ABOUT THIS EXERCISE ::
Using the listing below, copy exactly the lines from the one containing "green glasses |" to the one containing "pink pawn |", both lines included, and no others.

DATA TO EXAMINE ::
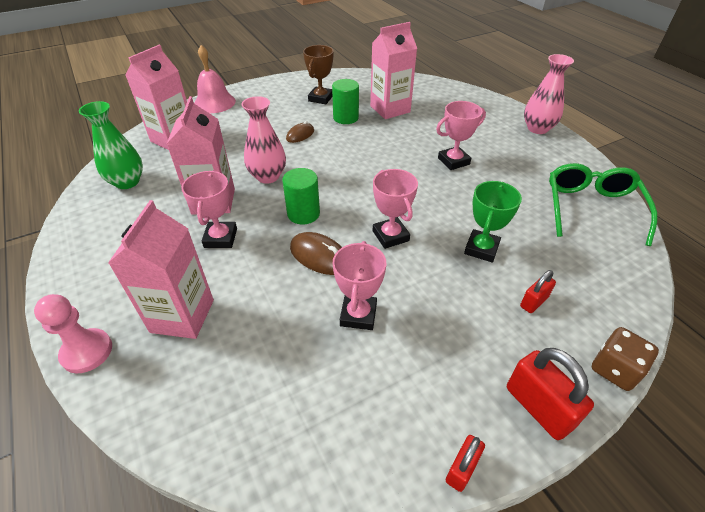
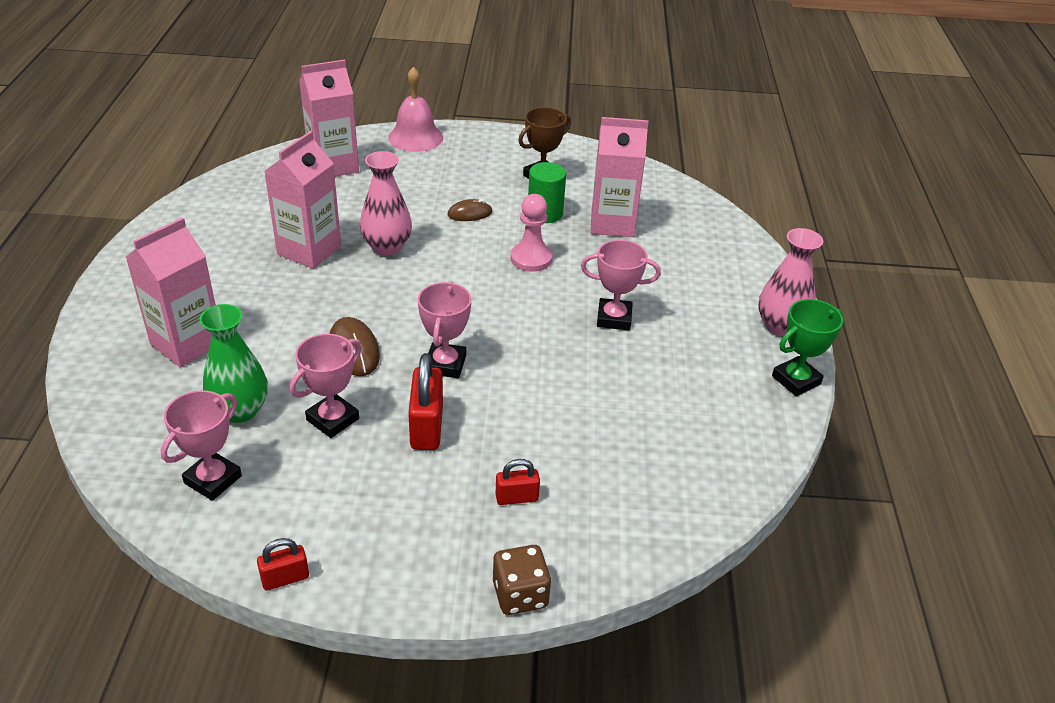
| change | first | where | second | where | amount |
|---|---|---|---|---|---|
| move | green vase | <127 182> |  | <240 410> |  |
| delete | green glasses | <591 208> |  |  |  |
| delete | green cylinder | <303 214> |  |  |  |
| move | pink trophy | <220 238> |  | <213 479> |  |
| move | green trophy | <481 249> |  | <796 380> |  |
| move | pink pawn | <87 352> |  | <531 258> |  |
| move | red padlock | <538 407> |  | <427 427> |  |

RESPONSE AREA ::
| delete | green glasses | <591 208> |  |  |  |
| delete | green cylinder | <303 214> |  |  |  |
| move | pink trophy | <220 238> |  | <213 479> |  |
| move | green trophy | <481 249> |  | <796 380> |  |
| move | pink pawn | <87 352> |  | <531 258> |  |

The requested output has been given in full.